What to produce >>
Print the entries exactly; skip the pictures.

(Version comparison data)
>>>

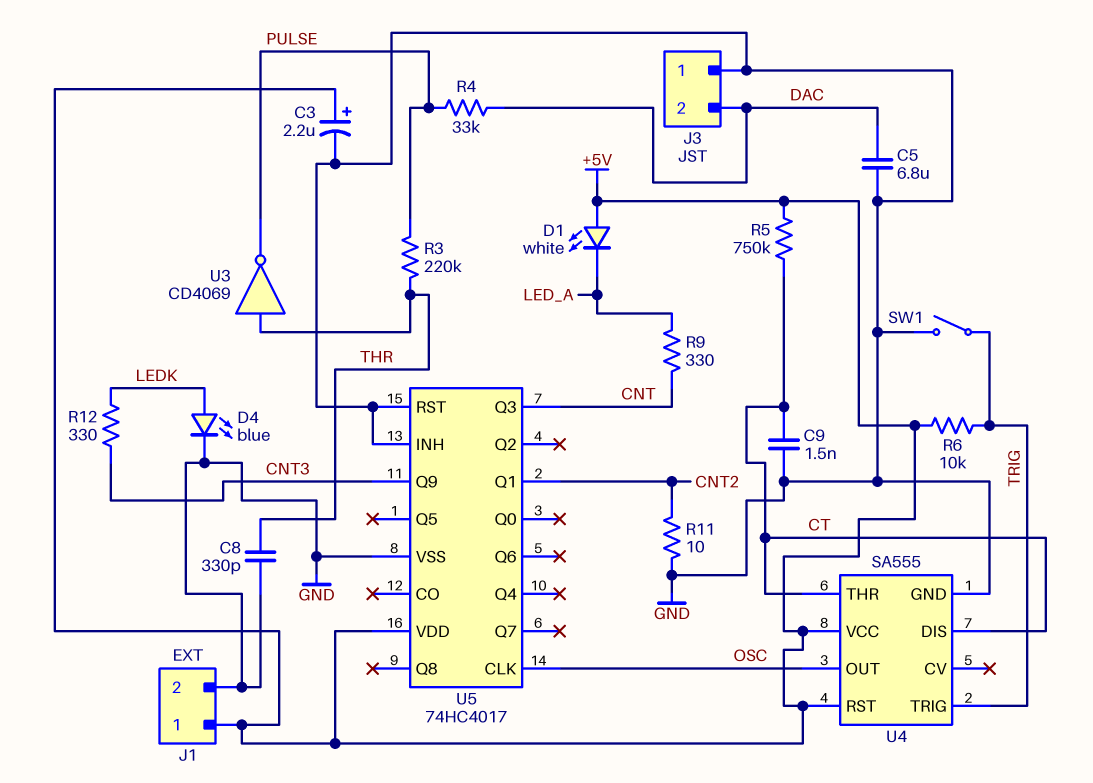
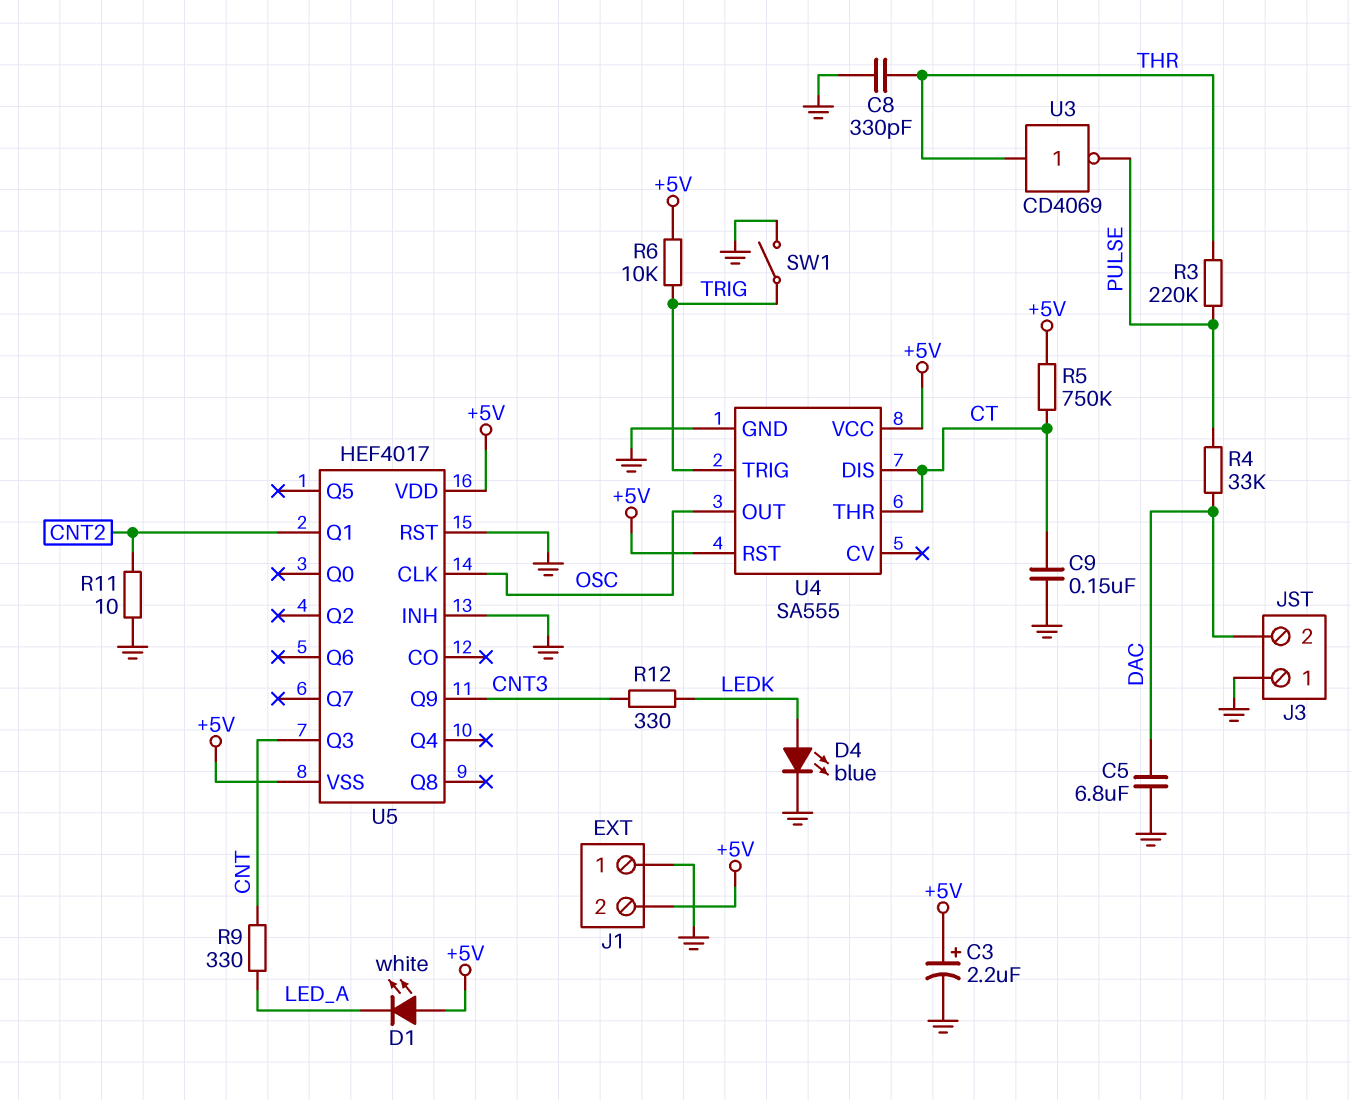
C9: 1.5nF (CT, GND) -> 150nF (CT, GND)
J1 pin 1: +5V -> GND
J1 pin 2: GND -> +5V
U5: 74HC4017 -> HEF4017
U5 pin VSS: GND -> +5V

<<<

Your response >>
C9: 1.5nF (CT, GND) -> 150nF (CT, GND)
J1 pin 1: +5V -> GND
J1 pin 2: GND -> +5V
U5: 74HC4017 -> HEF4017
U5 pin VSS: GND -> +5V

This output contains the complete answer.